◆ Task inputs ◆
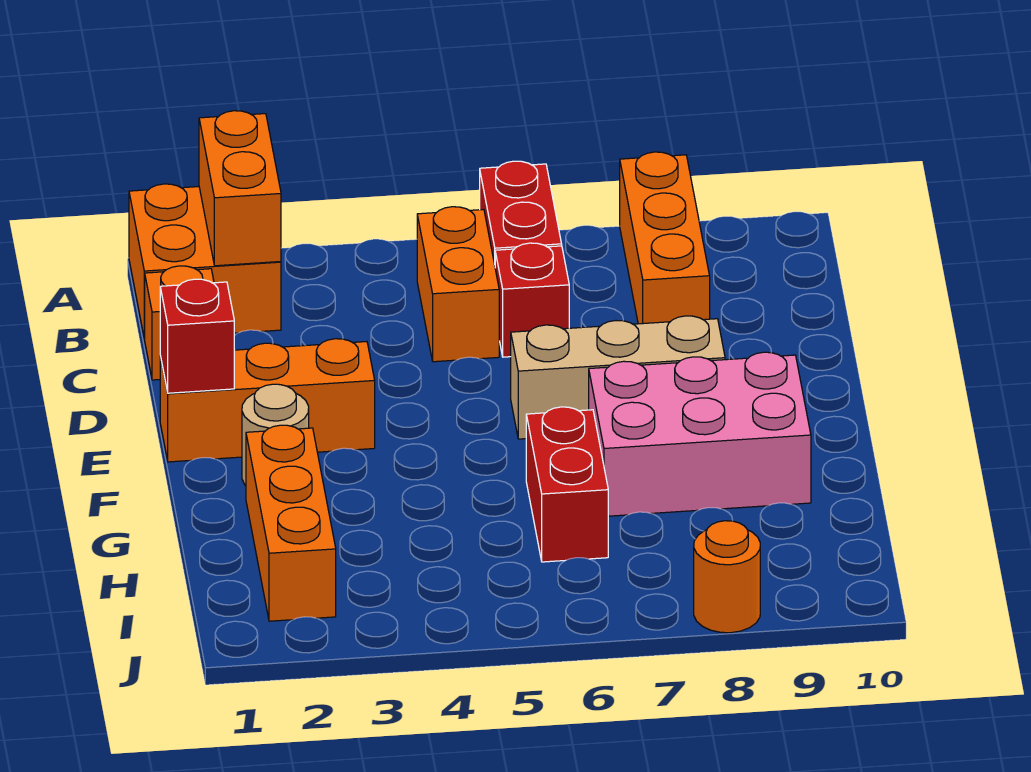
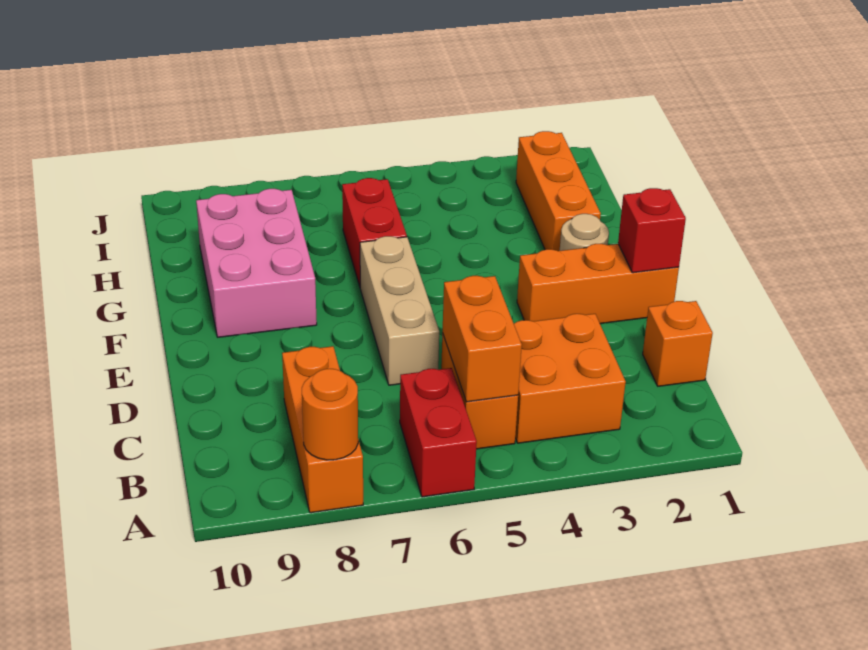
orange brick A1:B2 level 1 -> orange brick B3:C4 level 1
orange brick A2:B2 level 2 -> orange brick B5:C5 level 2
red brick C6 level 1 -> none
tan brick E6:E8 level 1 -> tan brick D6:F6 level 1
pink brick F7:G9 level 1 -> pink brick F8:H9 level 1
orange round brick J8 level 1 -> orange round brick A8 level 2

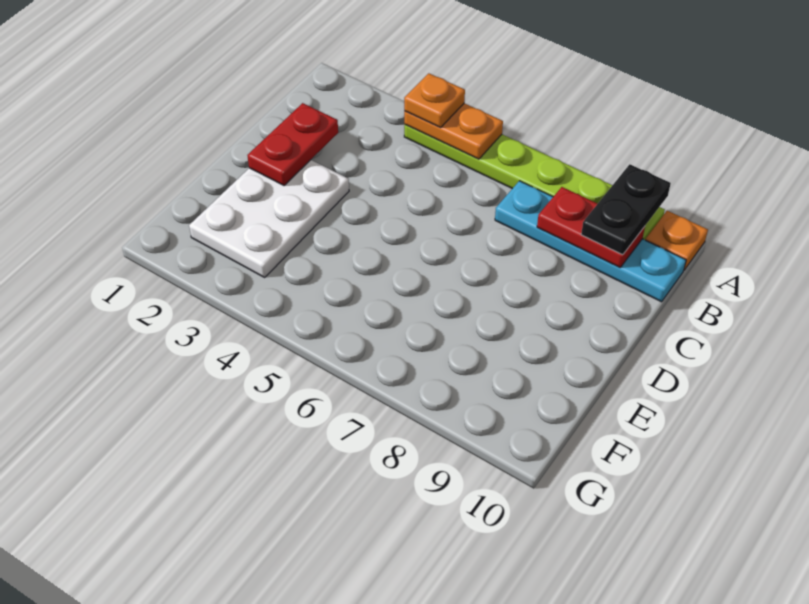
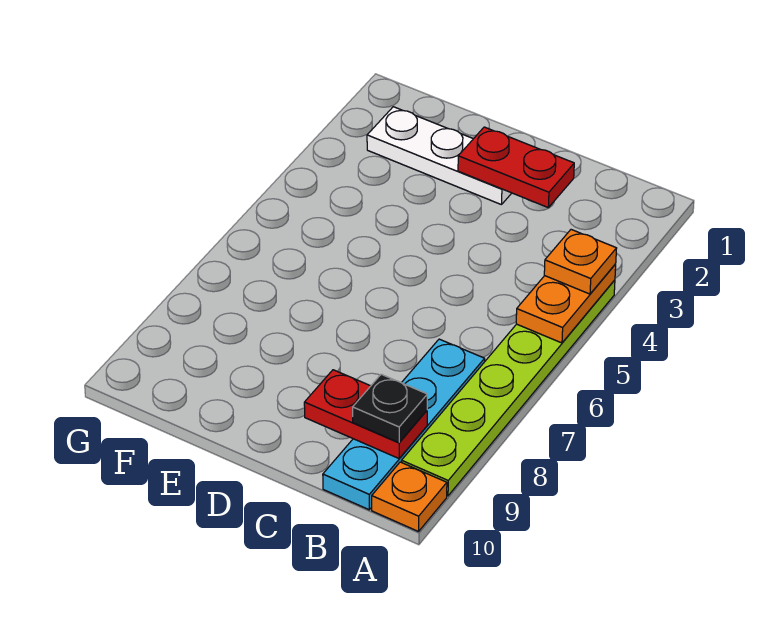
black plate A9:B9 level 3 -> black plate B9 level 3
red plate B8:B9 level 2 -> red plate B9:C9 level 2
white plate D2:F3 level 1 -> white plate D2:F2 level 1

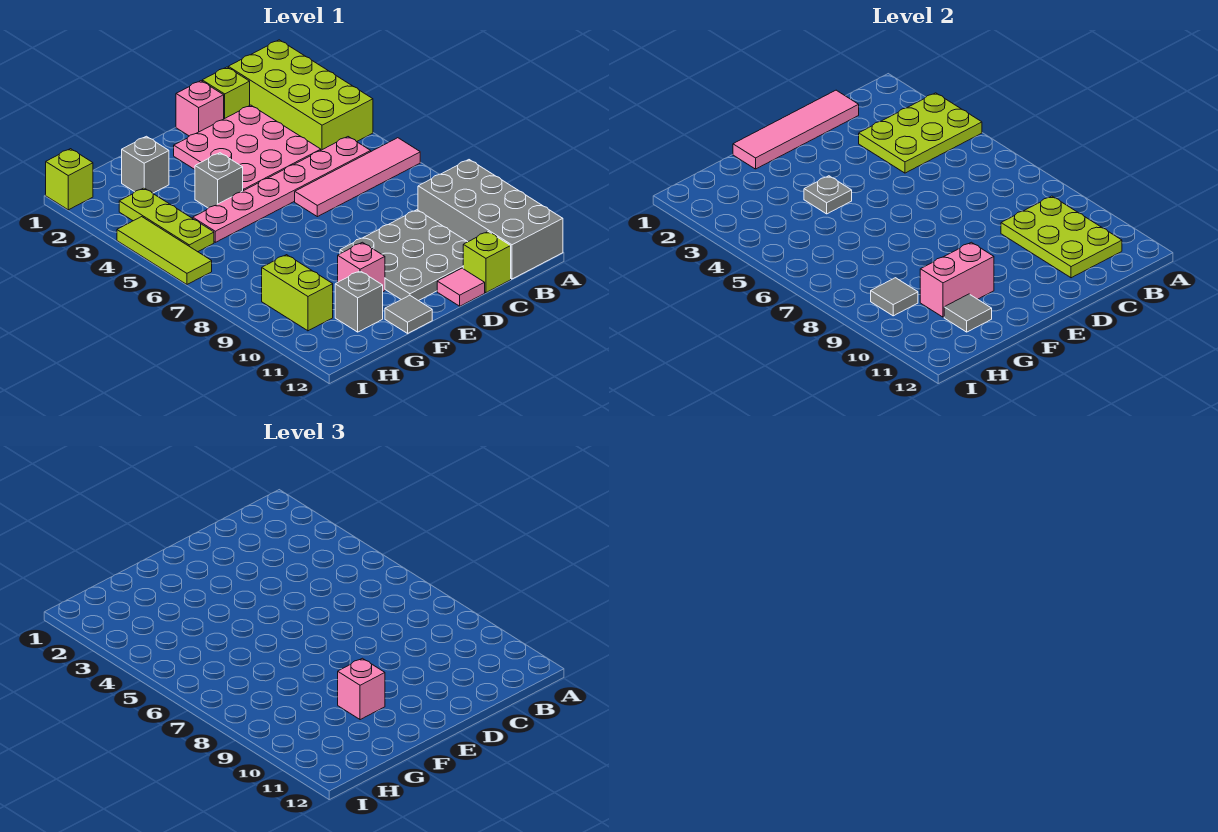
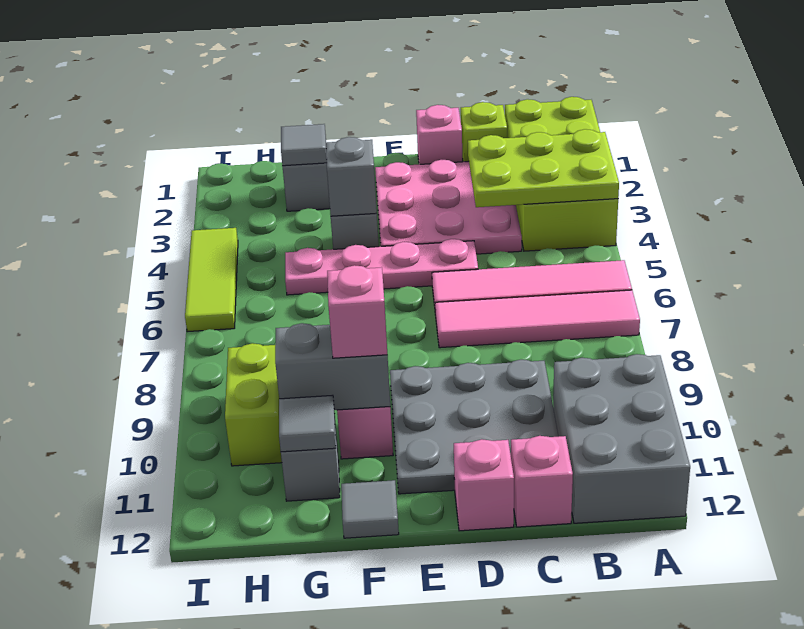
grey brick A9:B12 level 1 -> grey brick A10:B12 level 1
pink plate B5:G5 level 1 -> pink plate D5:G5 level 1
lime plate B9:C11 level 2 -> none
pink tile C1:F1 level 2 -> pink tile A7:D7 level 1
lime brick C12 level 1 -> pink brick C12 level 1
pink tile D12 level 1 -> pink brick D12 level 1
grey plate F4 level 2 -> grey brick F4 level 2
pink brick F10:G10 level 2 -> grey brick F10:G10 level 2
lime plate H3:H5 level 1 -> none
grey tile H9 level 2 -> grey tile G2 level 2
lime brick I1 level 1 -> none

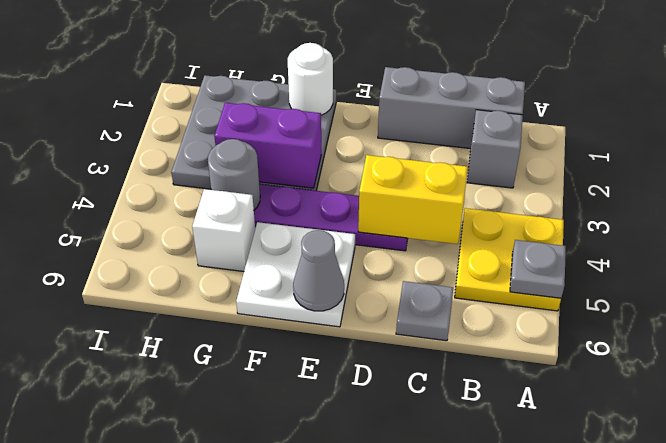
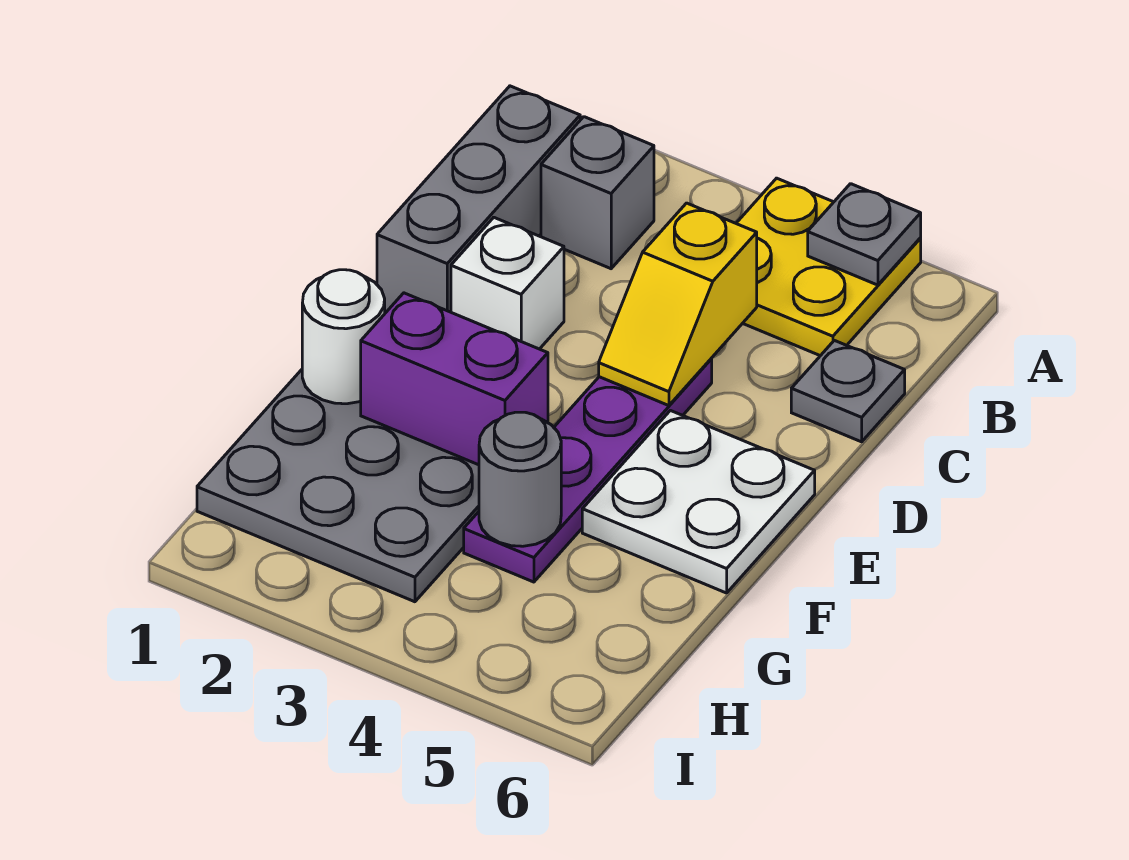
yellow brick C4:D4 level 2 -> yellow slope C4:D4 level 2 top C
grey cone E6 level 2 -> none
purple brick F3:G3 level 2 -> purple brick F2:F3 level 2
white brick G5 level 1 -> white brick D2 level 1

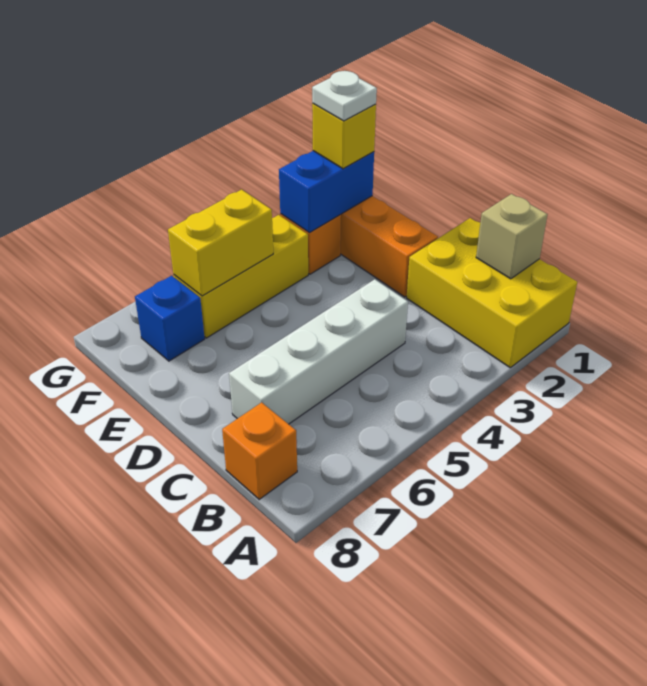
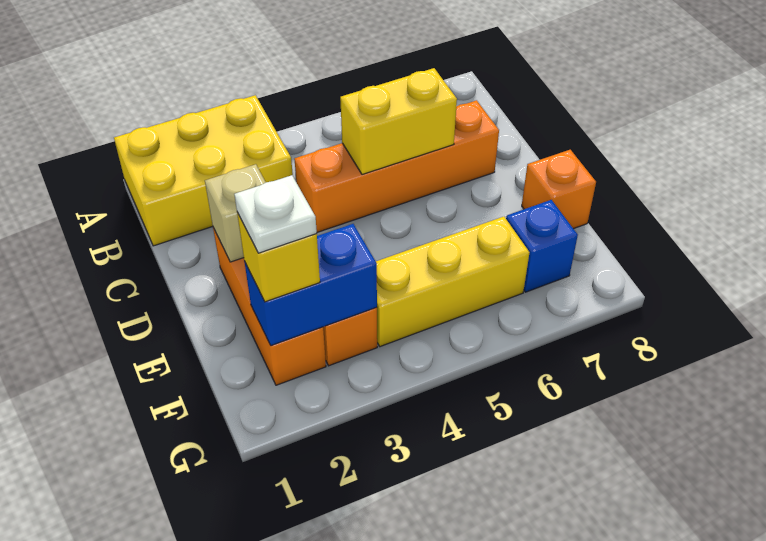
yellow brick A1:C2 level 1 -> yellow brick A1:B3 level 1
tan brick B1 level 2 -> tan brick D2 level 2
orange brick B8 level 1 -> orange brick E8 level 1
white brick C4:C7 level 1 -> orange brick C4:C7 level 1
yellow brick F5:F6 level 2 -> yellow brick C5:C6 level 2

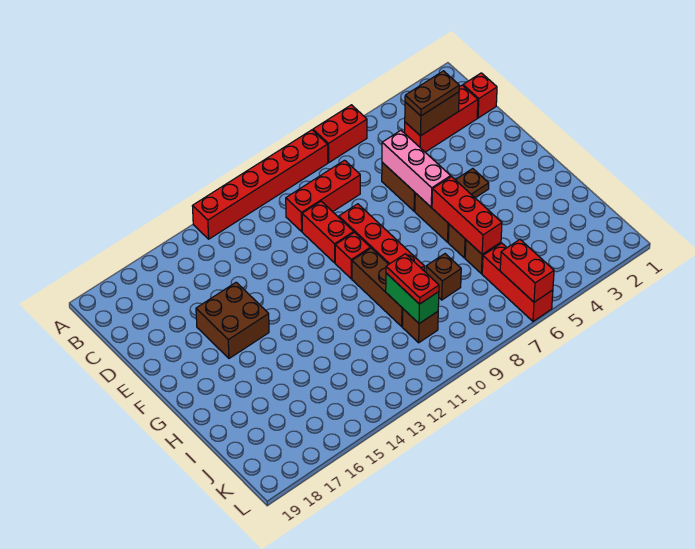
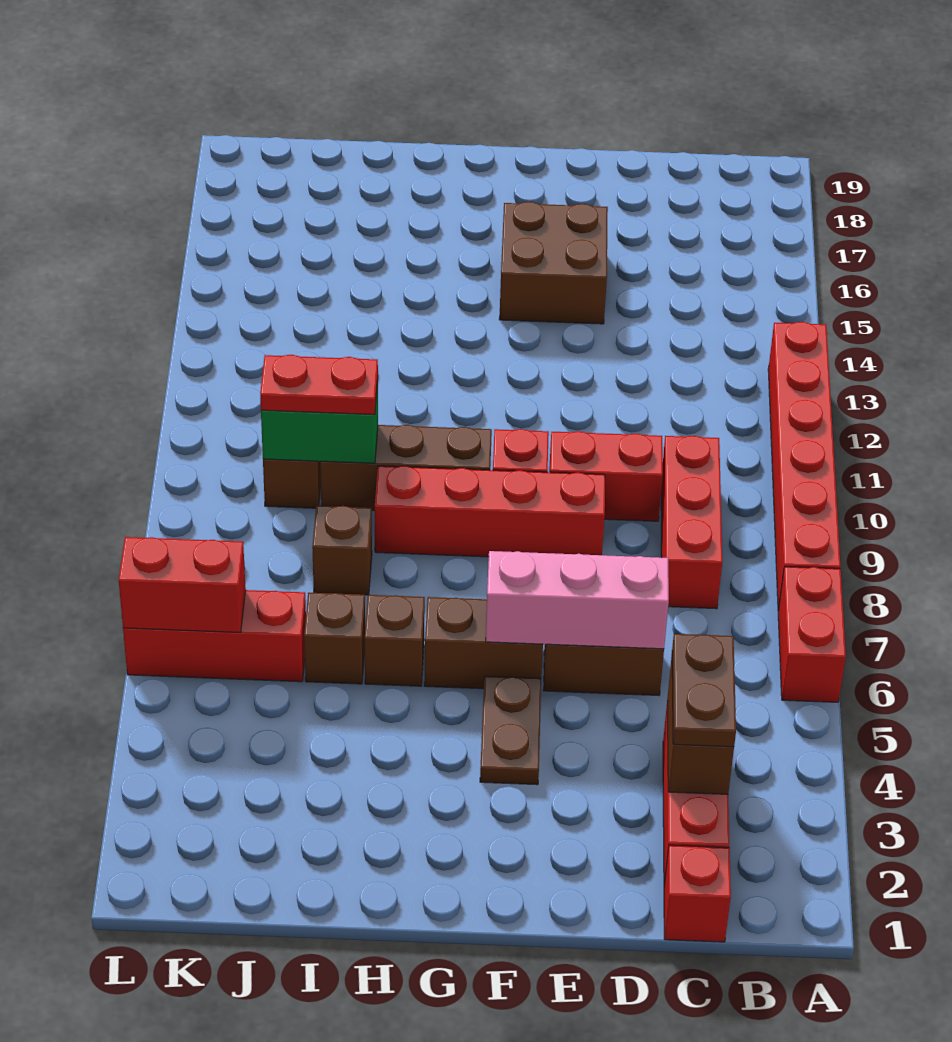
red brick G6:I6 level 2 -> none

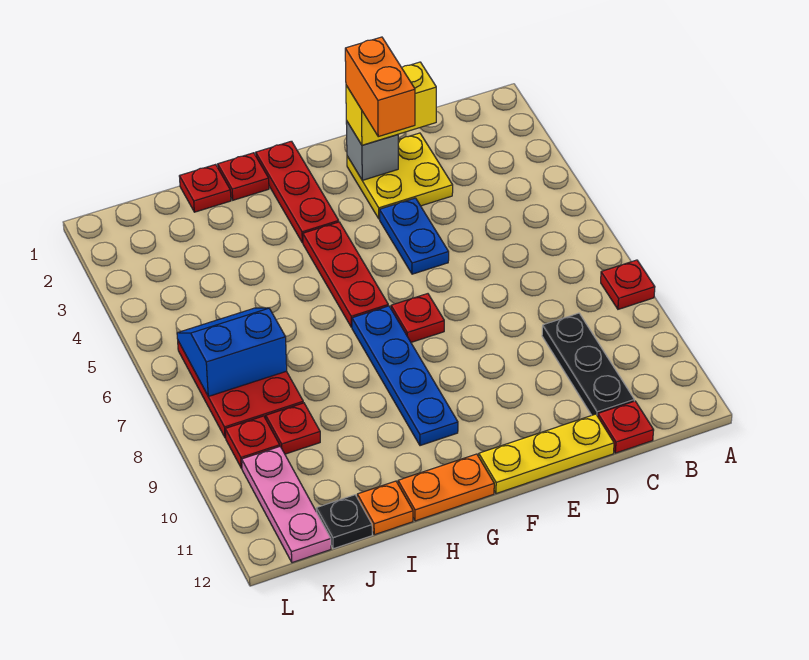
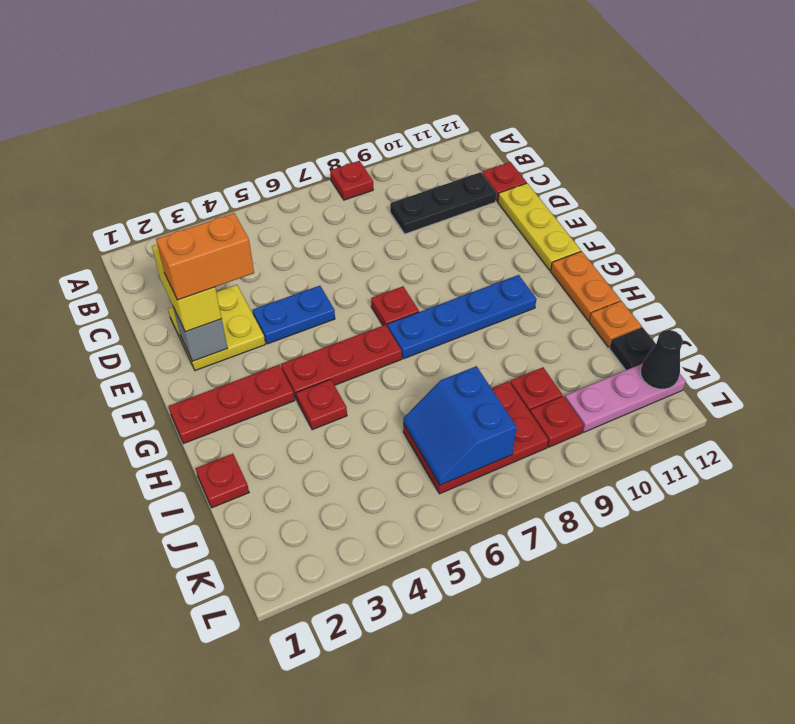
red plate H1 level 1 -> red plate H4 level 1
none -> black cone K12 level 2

◆ Activity ◆
Return the lines exactly, from the one containing "yellow brick F5:F6" through the last line above, including both ends and excluding every picture.

◆ Exercise answer ◆
yellow brick F5:F6 level 2 -> yellow brick C5:C6 level 2

red brick G6:I6 level 2 -> none

red plate H1 level 1 -> red plate H4 level 1
none -> black cone K12 level 2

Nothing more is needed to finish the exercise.